◆ **WORK REQUIRED**
Set down exact lines only, from the line with "building: [245,124,288,153] ->" through the last line of the material below, with every picture left out.

◆ **AVAILABLE DATA**
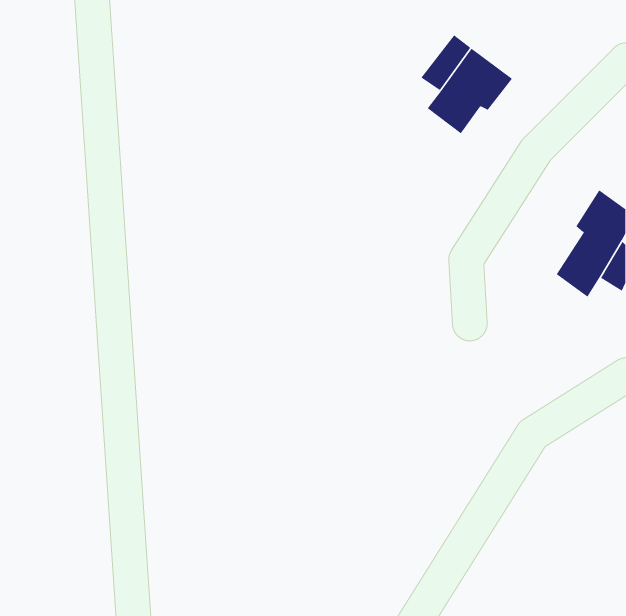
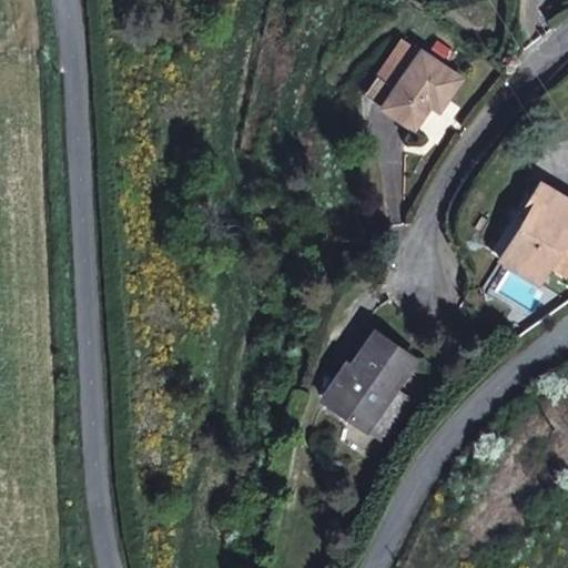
building: none -> [332,334,413,430]

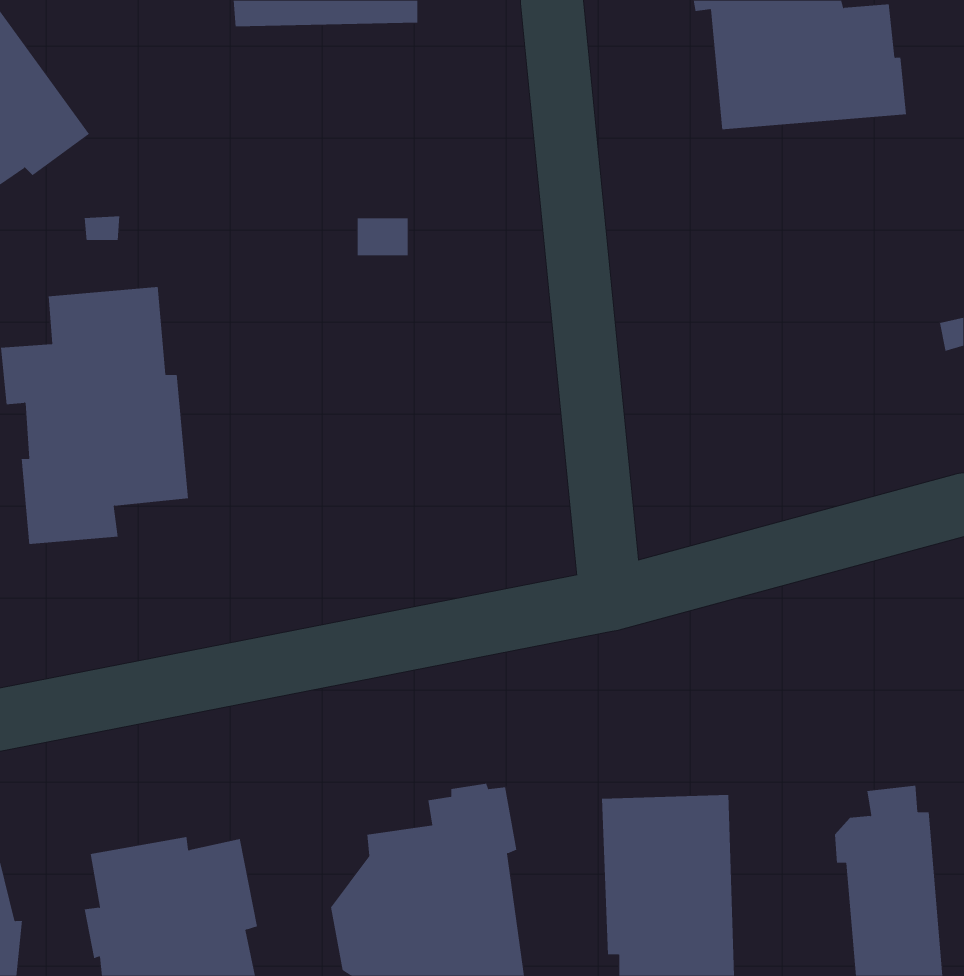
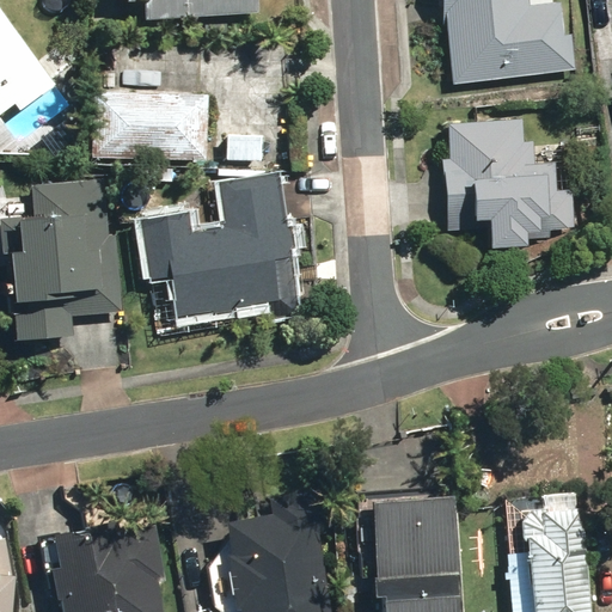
building: none -> [90,90,206,160]
building: none -> [441,121,569,247]
building: none -> [137,172,288,314]

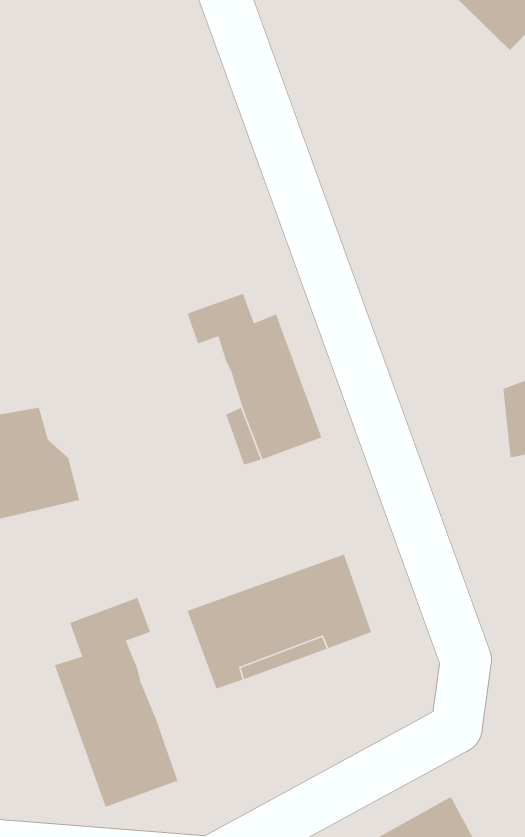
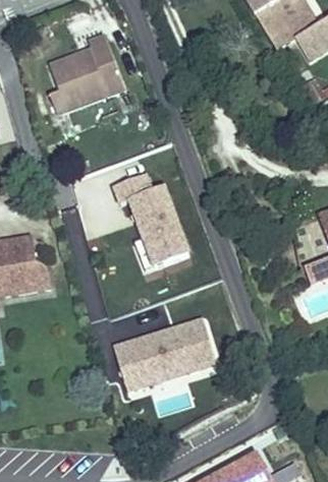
building: none -> [46,32,121,110]
building: [54,597,179,808] -> none

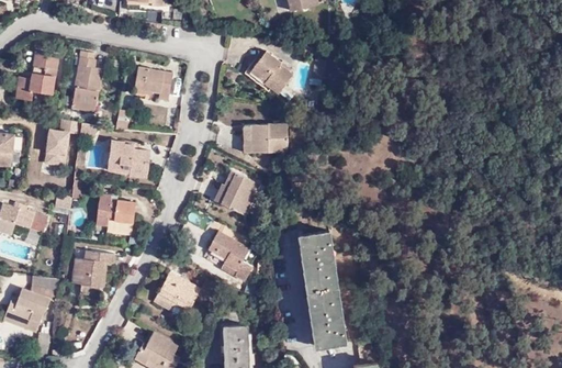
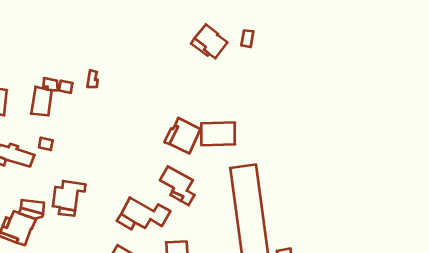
building: [71,51,103,112] -> none
building: [16,52,59,100] -> none
building: [134,67,173,101] -> none
building: [245,124,288,153] -> [201,123,235,145]
building: [108,141,151,174] -> none
building: [97,194,136,226] -> none

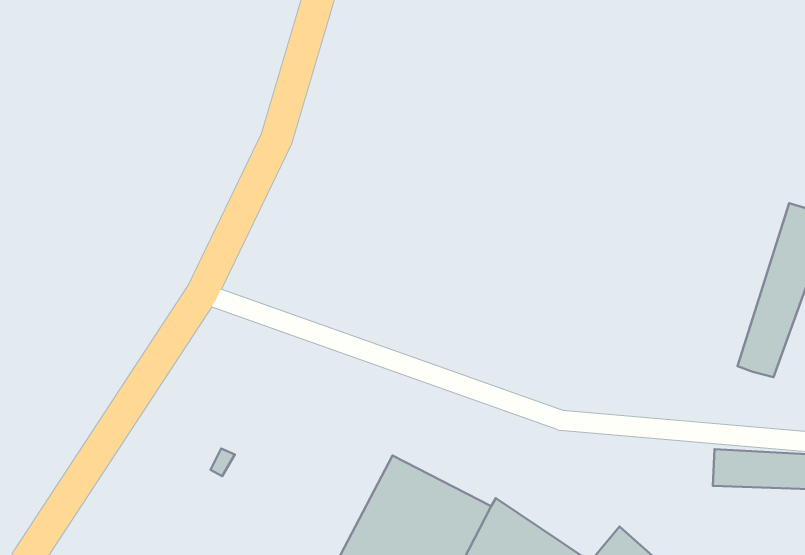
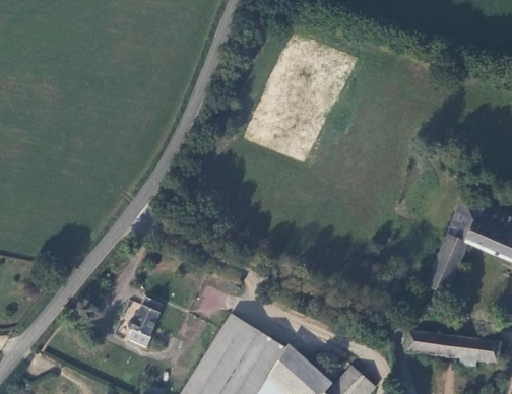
building: none -> [132,301,166,350]

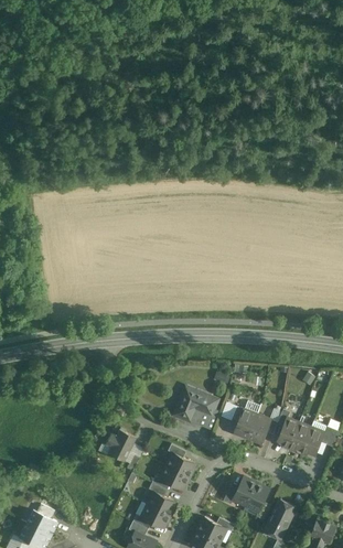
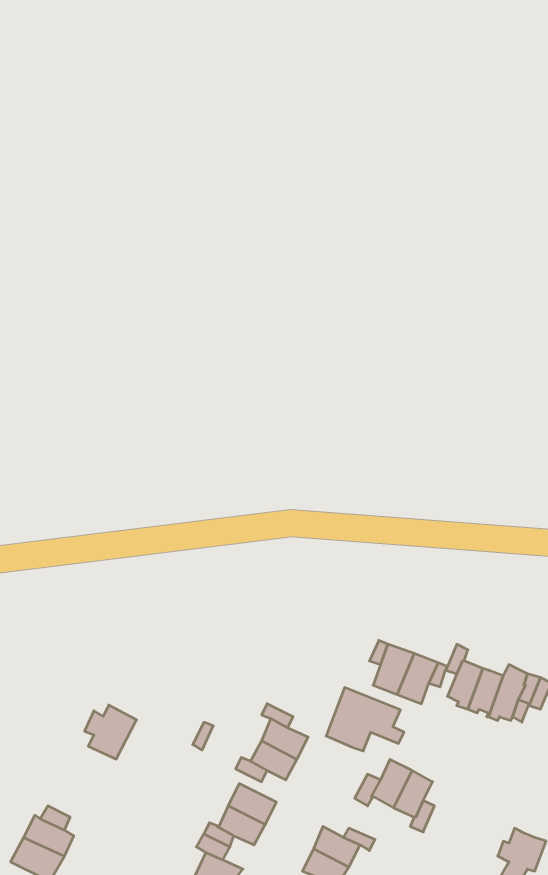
building: [173,387,219,425] -> [326,688,404,751]
building: [104,430,135,462] -> [85,705,137,759]
building: [264,501,294,539] -> none

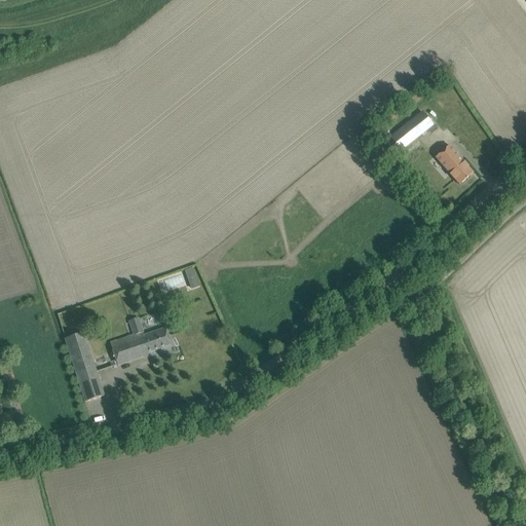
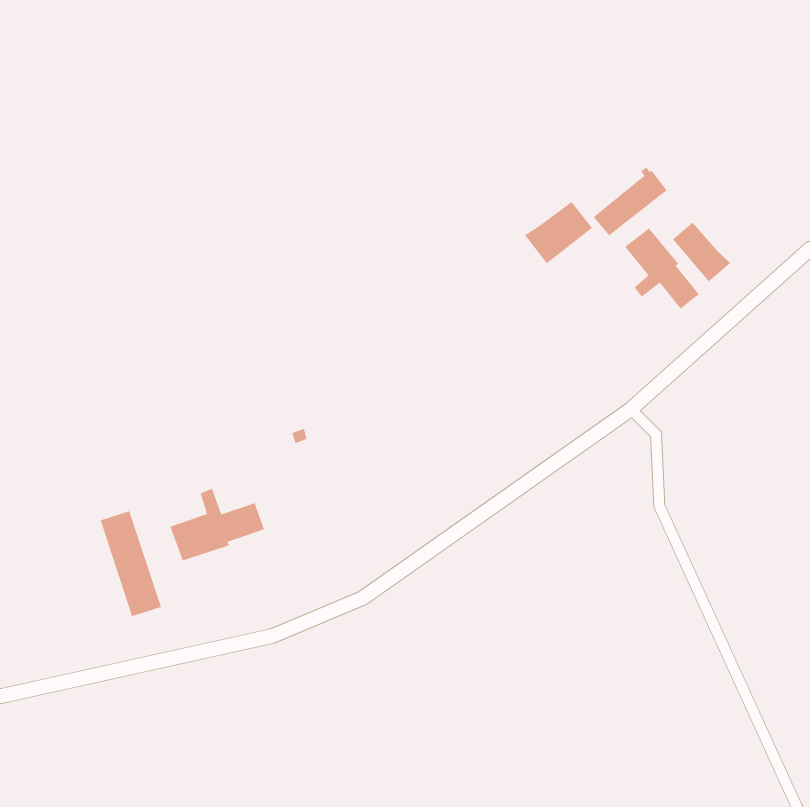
building: none -> [524,201,593,264]
building: none -> [624,227,700,309]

◆ **ANSWER TO THIS EXERCISE**
building: [245,124,288,153] -> [201,123,235,145]
building: [108,141,151,174] -> none
building: [97,194,136,226] -> none

building: none -> [132,301,166,350]

building: [173,387,219,425] -> [326,688,404,751]
building: [104,430,135,462] -> [85,705,137,759]
building: [264,501,294,539] -> none

building: none -> [524,201,593,264]
building: none -> [624,227,700,309]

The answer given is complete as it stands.